* [Dataset]

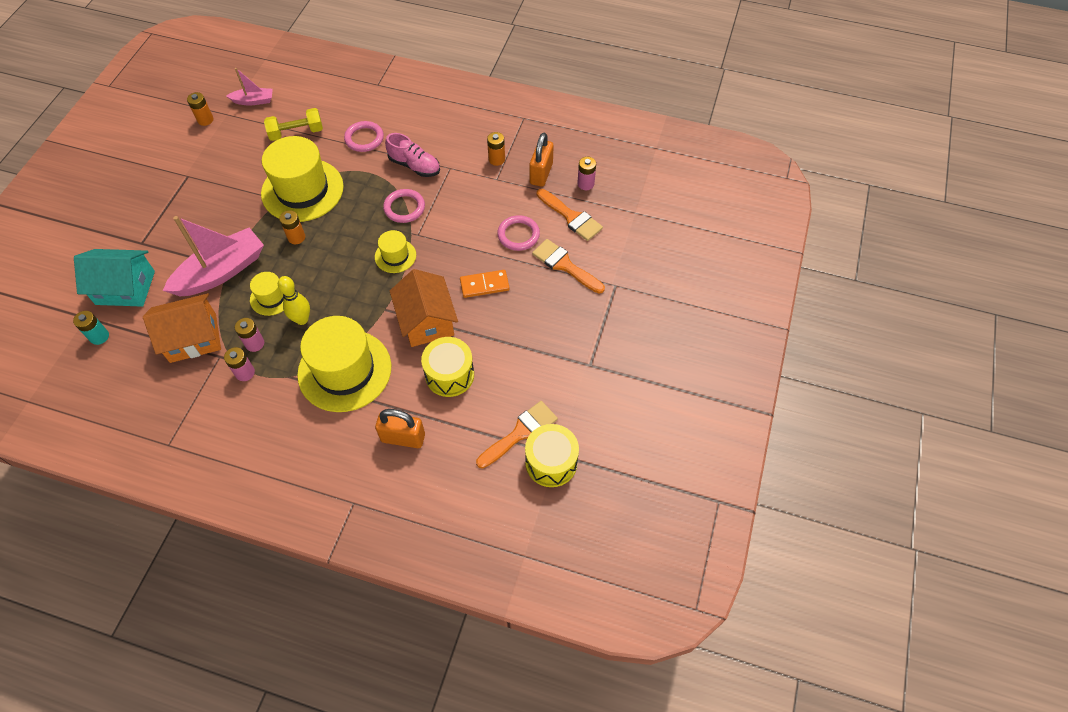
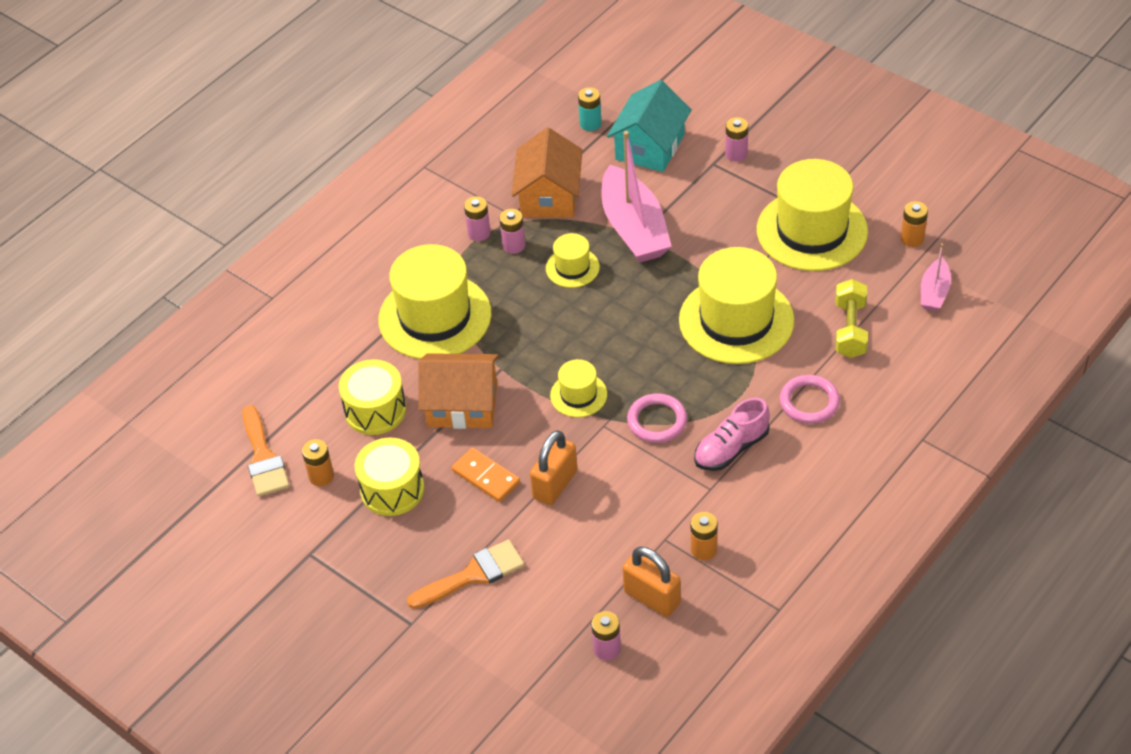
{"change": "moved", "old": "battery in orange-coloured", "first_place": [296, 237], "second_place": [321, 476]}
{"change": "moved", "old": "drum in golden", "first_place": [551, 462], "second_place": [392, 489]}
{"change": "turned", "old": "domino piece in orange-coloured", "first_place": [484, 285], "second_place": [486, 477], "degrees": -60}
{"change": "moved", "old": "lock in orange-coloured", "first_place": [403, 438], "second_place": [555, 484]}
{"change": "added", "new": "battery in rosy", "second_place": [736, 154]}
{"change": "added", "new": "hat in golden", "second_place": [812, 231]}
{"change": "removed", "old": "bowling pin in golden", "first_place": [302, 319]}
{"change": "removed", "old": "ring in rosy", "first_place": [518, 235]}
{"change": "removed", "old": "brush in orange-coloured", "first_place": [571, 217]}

* [Task item]
Line count for the word "coloured": work out how many lines of the data above include it, and reply with that number alone.

* [The completed task]
4